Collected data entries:

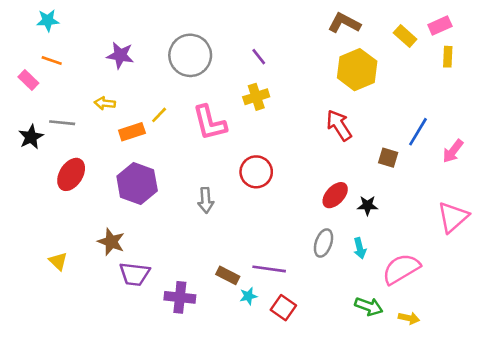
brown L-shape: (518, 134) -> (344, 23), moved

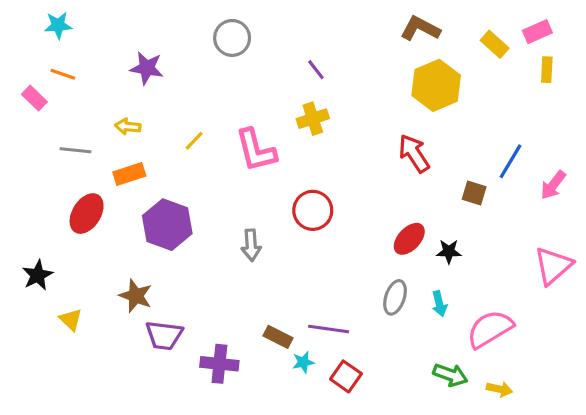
gray circle: (190, 55) -> (232, 38), moved, size x0.7
orange rectangle: (132, 132) -> (129, 174), moved
black star: (31, 137) -> (38, 275), moved

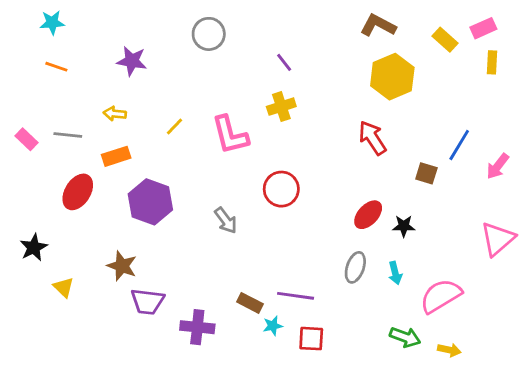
pink rectangle: (34, 98) -> (27, 139), moved
gray arrow: (251, 245) -> (226, 220), turned -32
red square: (346, 376) -> (311, 339), turned -32

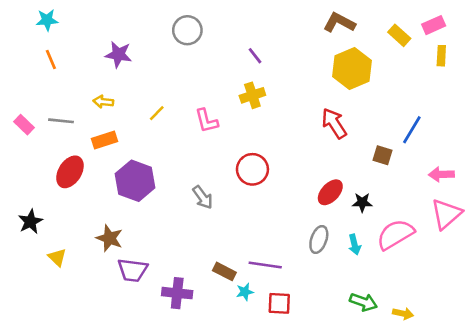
orange line: (56, 67) -> (51, 60), turned 48
pink L-shape: (230, 135) -> (207, 121), size x0.7
pink arrow: (498, 166) -> (441, 174), moved, turned 50
pink semicircle: (441, 296) -> (395, 234), moved

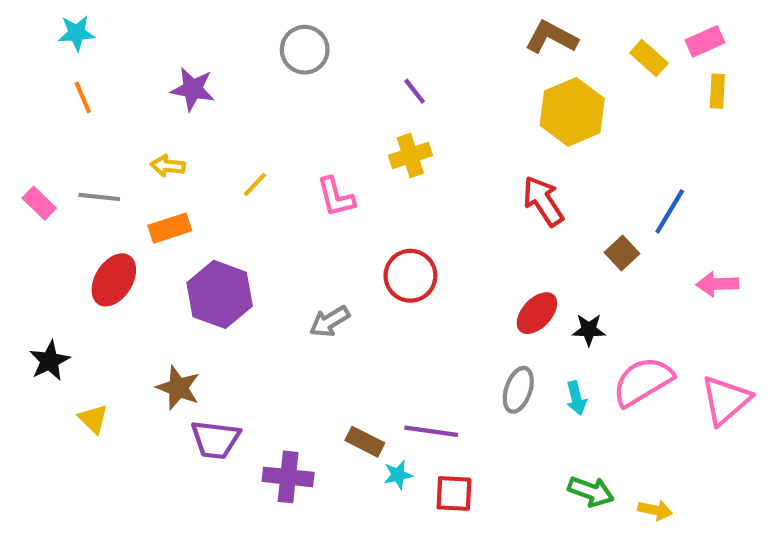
brown square: (383, 155) -> (622, 253), turned 30
gray arrow: (203, 197) -> (330, 321), turned 95
pink triangle: (446, 214) -> (726, 400), moved

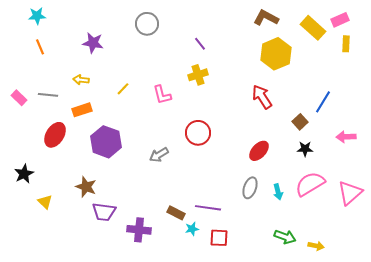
yellow rectangle: (649, 58) -> (313, 28), size x1.4
black star: (589, 330) -> (305, 149), moved

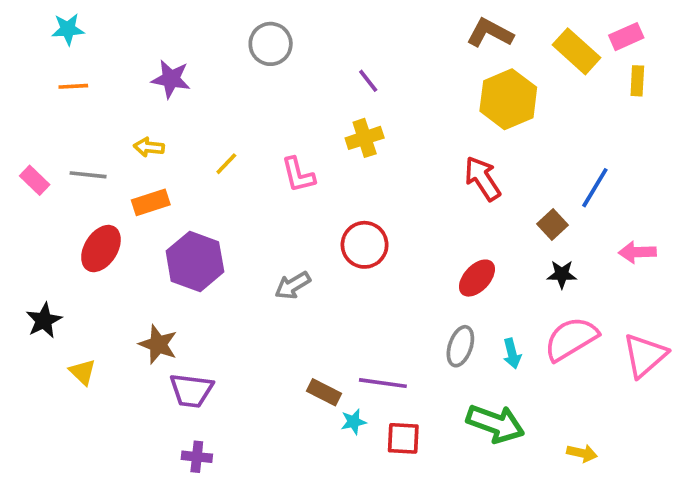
orange line: (40, 47) -> (73, 86), turned -70
purple cross: (139, 230) -> (197, 457), moved, size x0.7
green arrow: (285, 237) -> (495, 424), moved, size x1.4

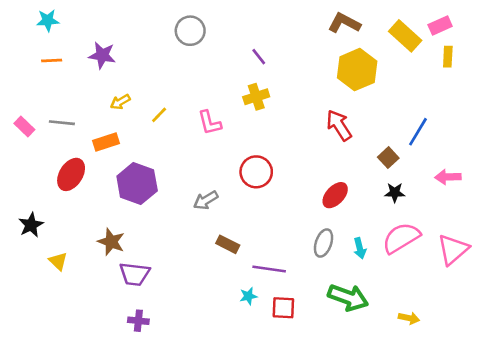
purple star: (171, 79) -> (102, 55), moved
yellow arrow: (149, 147) -> (120, 102), moved, turned -36
brown rectangle: (324, 392) -> (228, 244), moved

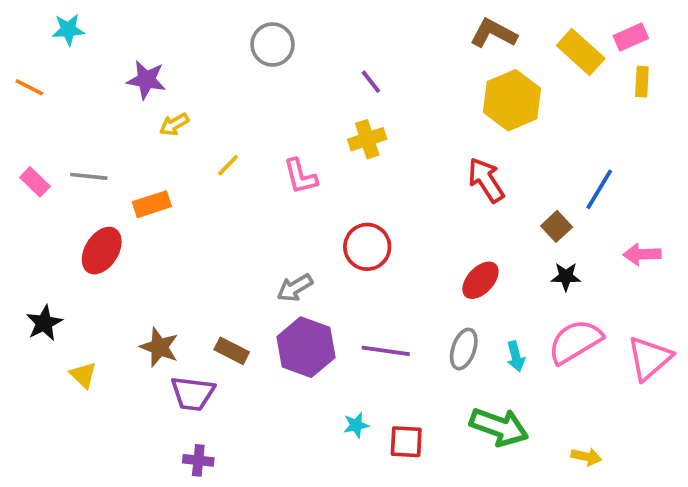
orange line: (52, 60) -> (29, 87), moved, turned 30
yellow arrow: (120, 102) -> (174, 124), moved
purple hexagon: (137, 183) -> (306, 347), moved
brown rectangle: (228, 244) -> (232, 351), moved
purple line: (269, 269) -> (386, 351), moved

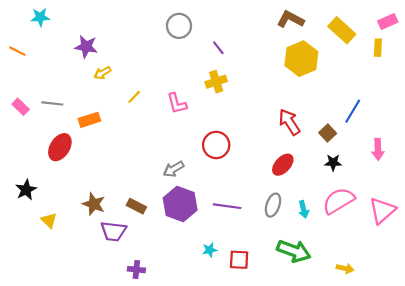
pink rectangle: (631, 37) -> (388, 22), moved
gray circle: (273, 45) -> (179, 26), moved
red arrow: (486, 180) -> (289, 122), moved
pink arrow: (642, 254) -> (378, 149), turned -90
purple cross: (198, 460) -> (136, 270), moved

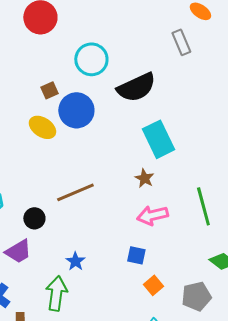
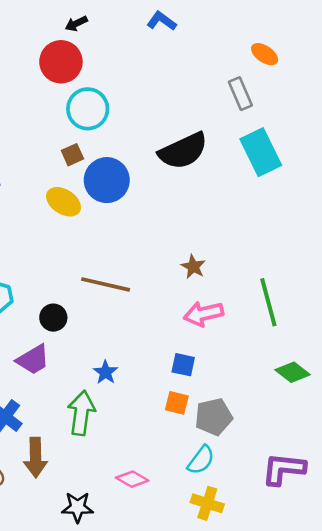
cyan circle: (91, 59) -> (88, 109), moved
cyan rectangle: (158, 139) -> (261, 152), moved
brown line: (75, 192) -> (106, 284), turned 36
orange square: (153, 285) -> (177, 403), moved, turned -36
gray pentagon: (196, 296) -> (214, 417), moved

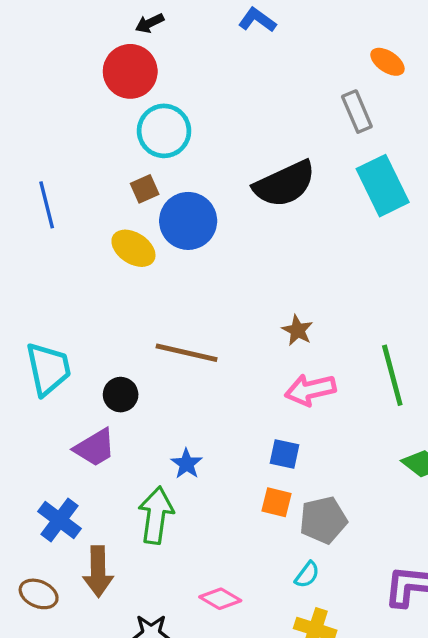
cyan semicircle: (201, 460) -> (307, 575), size x0.7

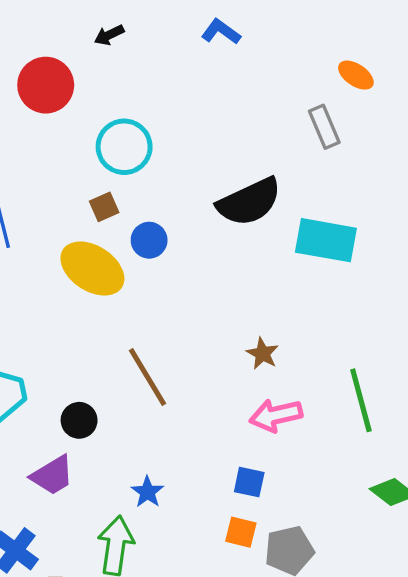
red circle: (130, 71) -> (46, 85), moved
cyan rectangle: (383, 186) -> (326, 240), moved, turned -54
blue circle: (188, 221) -> (149, 240), size x0.6
yellow ellipse: (133, 248) -> (92, 269), size x1.4
brown line: (187, 353) -> (147, 377), turned 46

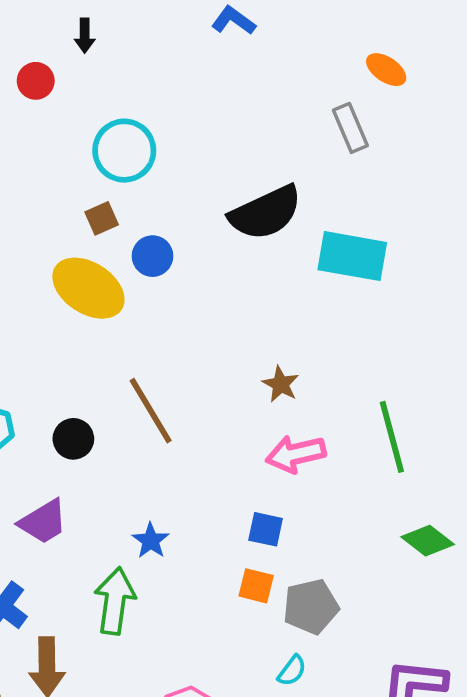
black arrow: (109, 35) -> (85, 36), moved, turned -64
red circle: (46, 85) -> (36, 81), size x0.6
black circle: (79, 420) -> (73, 439), moved

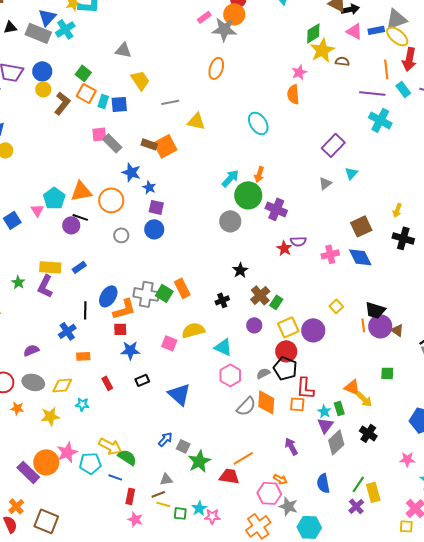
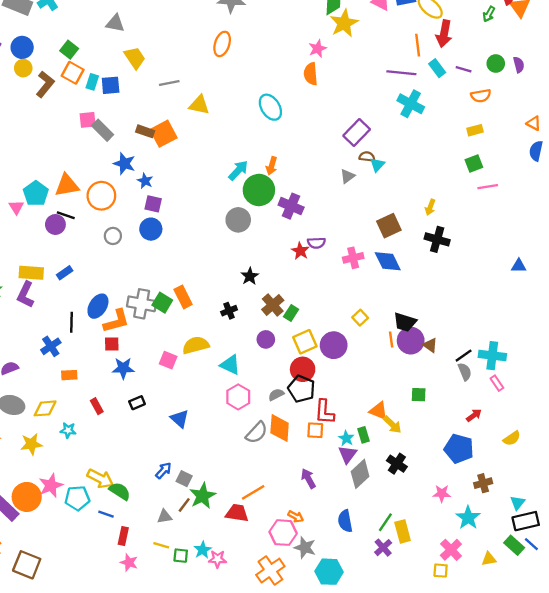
brown semicircle: (342, 61) -> (367, 157), moved
blue triangle: (179, 394) -> (180, 419), size x0.7
brown line: (158, 494) -> (184, 505), moved, turned -32

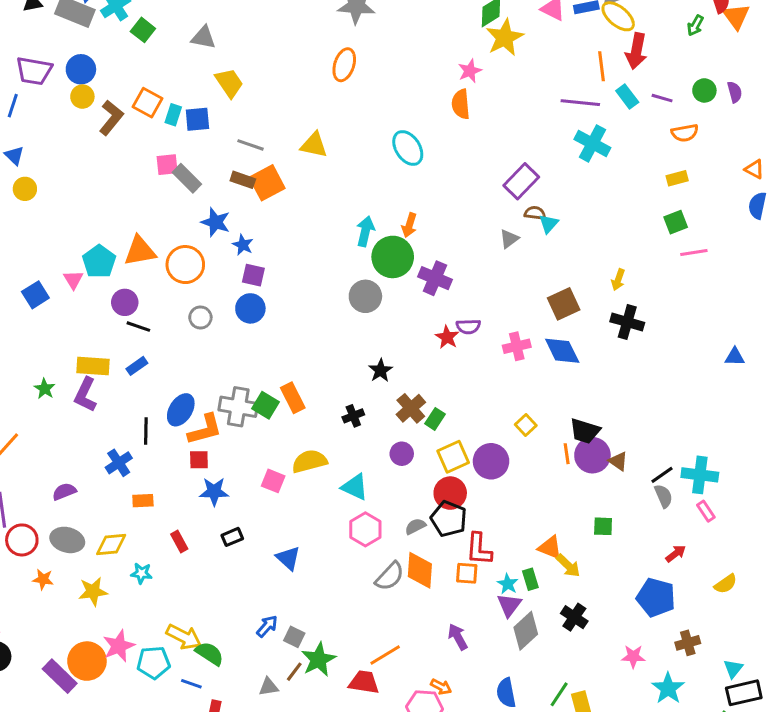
green square: (69, 50) -> (143, 30), moved
gray line: (169, 83) -> (250, 145), moved, turned 30
cyan arrow: (238, 170) -> (365, 231), turned -30
black line: (66, 215) -> (138, 327), moved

Directive – In the entries above, identify each line that includes the string "cross", then copy it.

Exercise solution –
purple cross: (139, 230) -> (197, 457), moved, size x0.7
purple cross: (198, 460) -> (136, 270), moved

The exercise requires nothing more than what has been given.